_WHAT THIS TASK INVOLVES_
Wherever the word "pink" appears in a line of the data, that line should be copied.

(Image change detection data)

BEGIN

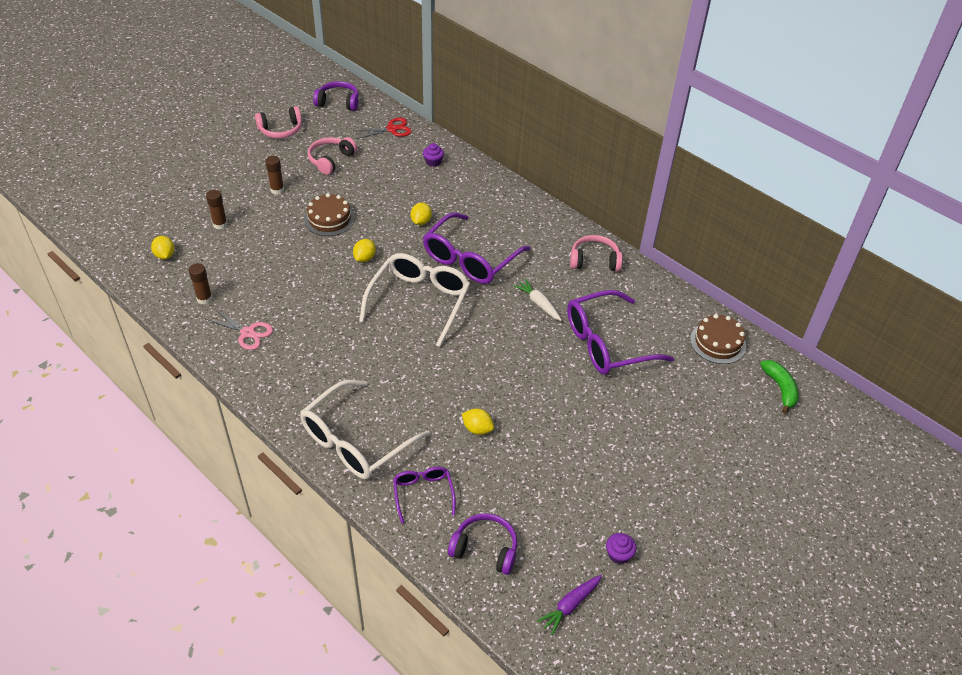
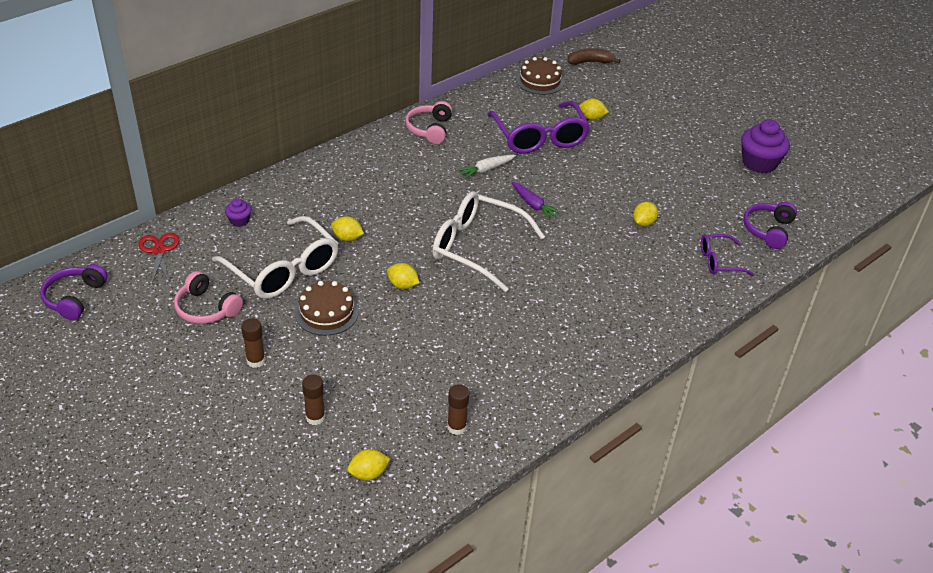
camera: 85 degrees left, 5 degrees down
pink scissors [206,309,273,350] -> none
pink headphones [255,106,302,138] -> none
white glasses [300,380,430,479] -> white glasses moved to [212,216,339,299]
purple glasses [423,212,530,284] -> none
purple carrot [537,575,602,635] -> purple carrot moved to [511,182,562,220]
purple cupcake [606,533,636,564] -> purple cupcake [741,119,790,173], size x2.02
green banana [760,360,799,414] -> brown banana [567,48,621,65]
none -> yellow lemon [579,99,608,120]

END

_EXERCISE OUTPUT_
pink scissors [206,309,273,350] -> none
pink headphones [255,106,302,138] -> none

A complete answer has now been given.